▶ [Task objective]
Establish how many lines in the records below include the word "RESET"; respond with that number only.

:: Supplied data

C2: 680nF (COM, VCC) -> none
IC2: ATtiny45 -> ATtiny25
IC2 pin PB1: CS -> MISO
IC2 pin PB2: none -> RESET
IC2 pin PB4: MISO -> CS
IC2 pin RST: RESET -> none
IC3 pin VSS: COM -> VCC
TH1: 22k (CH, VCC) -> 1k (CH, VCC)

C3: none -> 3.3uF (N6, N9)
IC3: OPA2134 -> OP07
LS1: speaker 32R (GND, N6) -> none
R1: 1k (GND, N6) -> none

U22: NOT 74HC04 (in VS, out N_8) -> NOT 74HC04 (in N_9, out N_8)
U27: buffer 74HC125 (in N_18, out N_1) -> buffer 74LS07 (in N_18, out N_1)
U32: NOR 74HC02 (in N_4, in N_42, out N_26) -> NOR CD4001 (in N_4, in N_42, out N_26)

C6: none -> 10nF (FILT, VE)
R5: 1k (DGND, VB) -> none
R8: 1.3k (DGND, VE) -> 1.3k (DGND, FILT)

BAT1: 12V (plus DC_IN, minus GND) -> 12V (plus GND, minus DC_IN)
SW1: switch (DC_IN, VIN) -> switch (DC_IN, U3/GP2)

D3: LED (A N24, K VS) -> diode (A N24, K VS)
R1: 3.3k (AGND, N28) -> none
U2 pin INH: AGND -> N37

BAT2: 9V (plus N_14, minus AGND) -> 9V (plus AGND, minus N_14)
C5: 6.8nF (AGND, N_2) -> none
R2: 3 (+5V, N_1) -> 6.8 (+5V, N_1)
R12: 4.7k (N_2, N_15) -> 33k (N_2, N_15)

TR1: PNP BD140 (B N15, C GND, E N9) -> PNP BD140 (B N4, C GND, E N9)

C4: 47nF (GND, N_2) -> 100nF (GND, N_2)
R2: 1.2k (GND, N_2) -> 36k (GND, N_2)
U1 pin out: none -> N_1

::::

▶ [Your solution]
2